Start of Dataset records
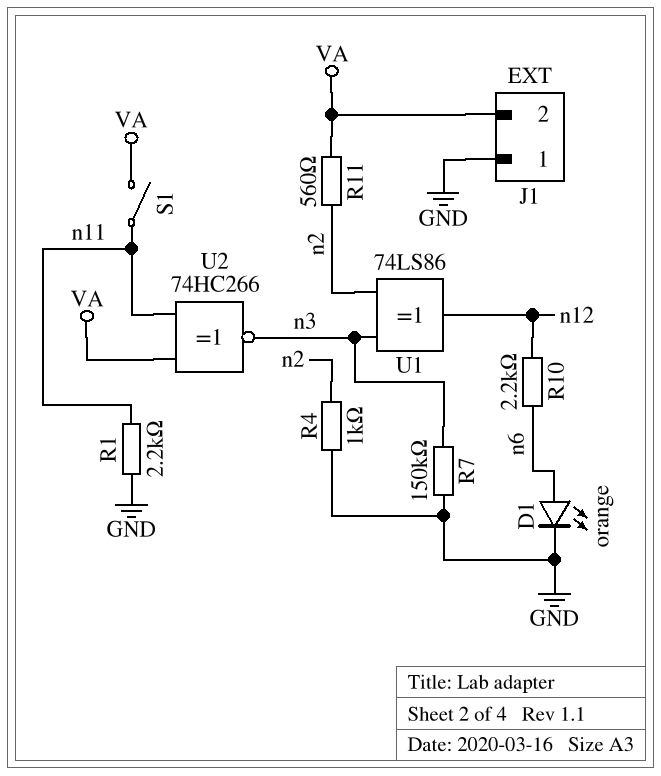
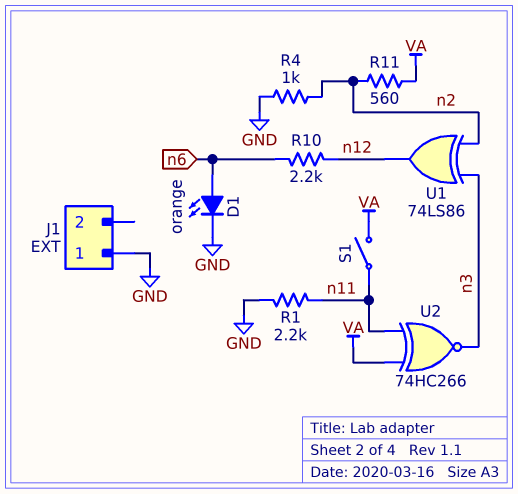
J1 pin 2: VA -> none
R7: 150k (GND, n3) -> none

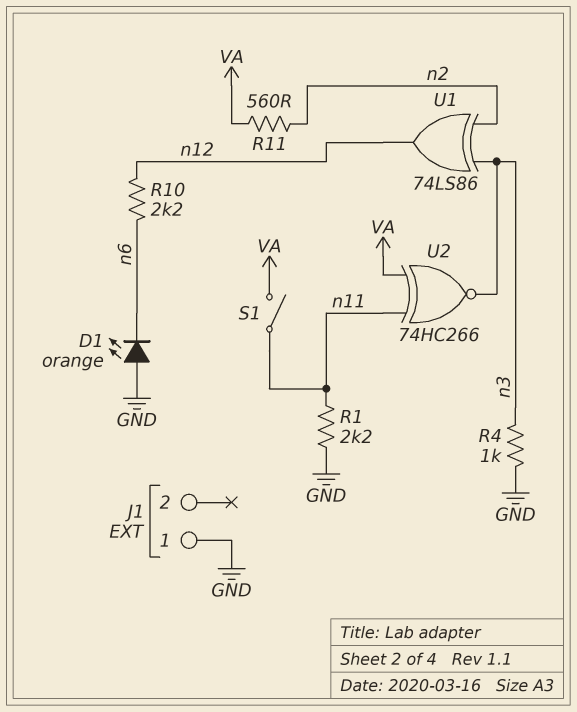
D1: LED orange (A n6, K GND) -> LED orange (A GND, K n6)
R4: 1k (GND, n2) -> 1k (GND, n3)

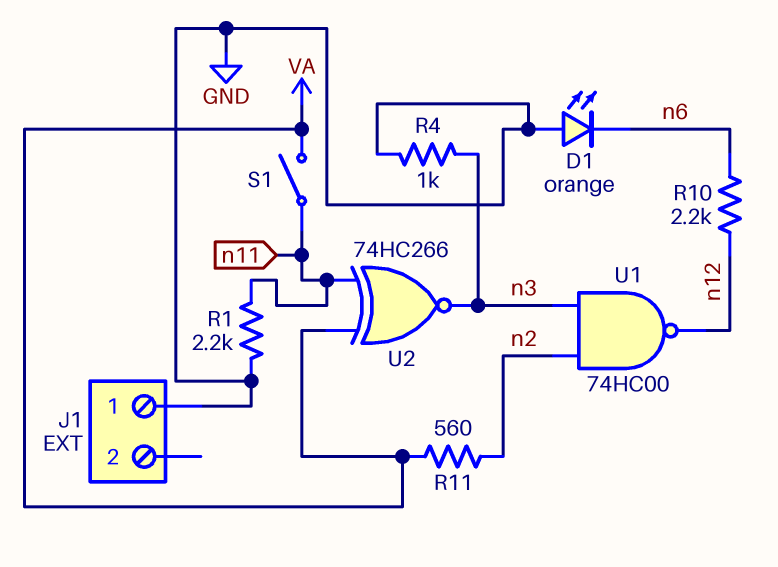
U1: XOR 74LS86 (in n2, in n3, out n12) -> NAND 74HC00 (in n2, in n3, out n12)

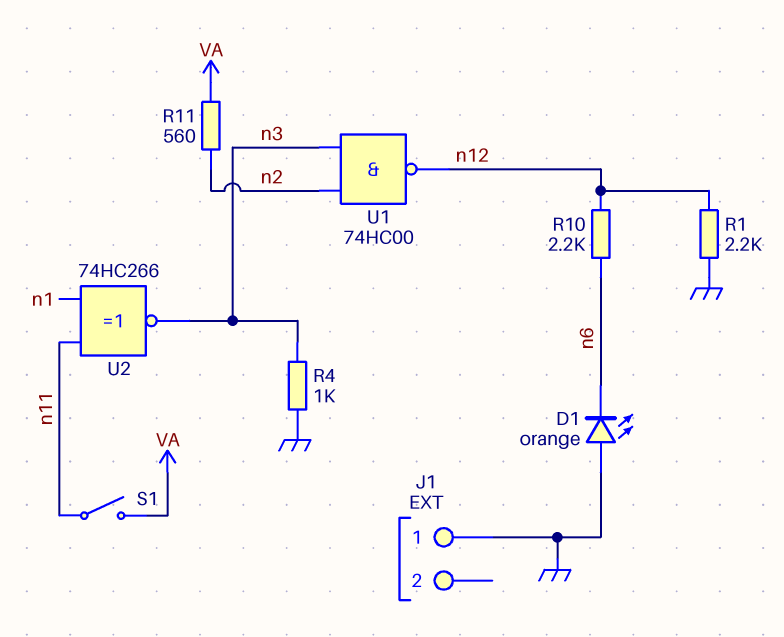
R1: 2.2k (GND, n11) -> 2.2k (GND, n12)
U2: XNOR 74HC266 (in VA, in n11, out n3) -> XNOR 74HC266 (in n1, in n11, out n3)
End of Dataset records
§ What the exercise asks: In the records above, find the line with "D1: LED orange" and copy from it through the last line exactly, without the pictures.

§ Response:
D1: LED orange (A n6, K GND) -> LED orange (A GND, K n6)
R4: 1k (GND, n2) -> 1k (GND, n3)

U1: XOR 74LS86 (in n2, in n3, out n12) -> NAND 74HC00 (in n2, in n3, out n12)

R1: 2.2k (GND, n11) -> 2.2k (GND, n12)
U2: XNOR 74HC266 (in VA, in n11, out n3) -> XNOR 74HC266 (in n1, in n11, out n3)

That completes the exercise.